== JOB ==
Tally up the lines in the material where the word "star" appears, then give the total and nothing else.

★ ★ ★ ★ ★

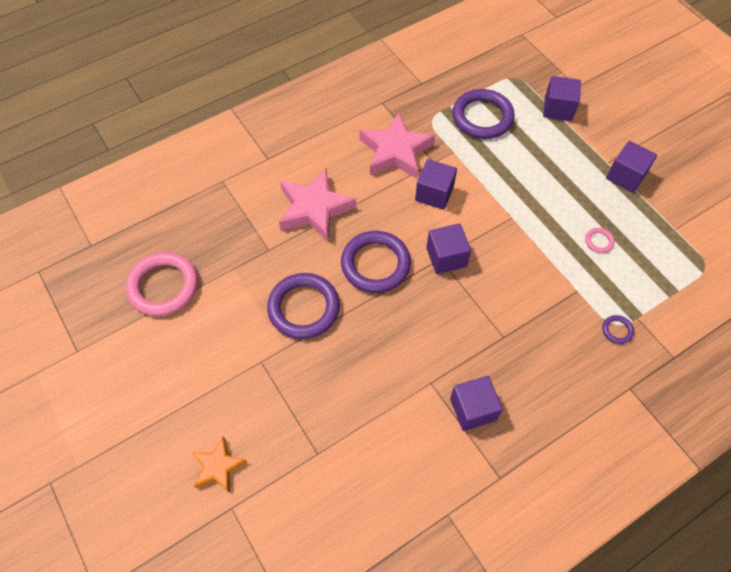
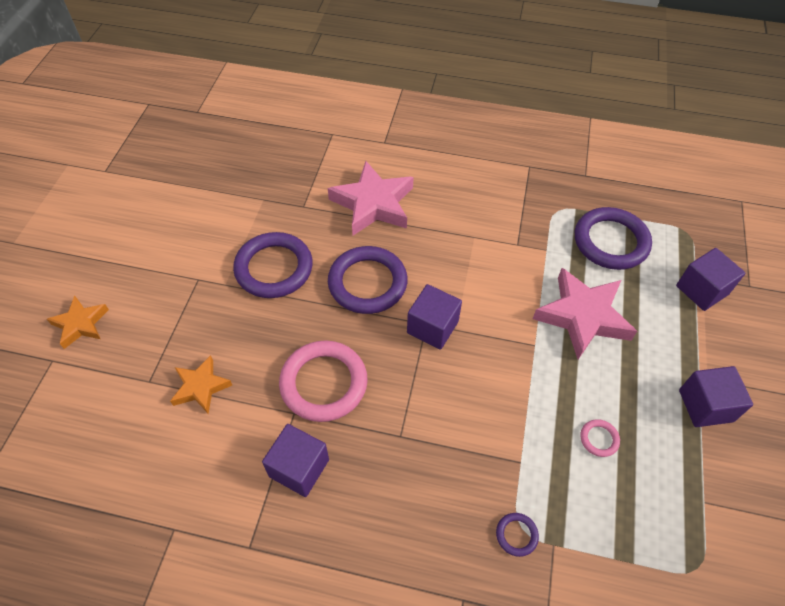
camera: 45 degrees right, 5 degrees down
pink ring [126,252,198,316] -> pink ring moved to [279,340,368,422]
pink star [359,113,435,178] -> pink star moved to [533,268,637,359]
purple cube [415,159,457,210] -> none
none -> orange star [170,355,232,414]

★ ★ ★ ★ ★

== SOLUTION FOR THIS TASK ==
2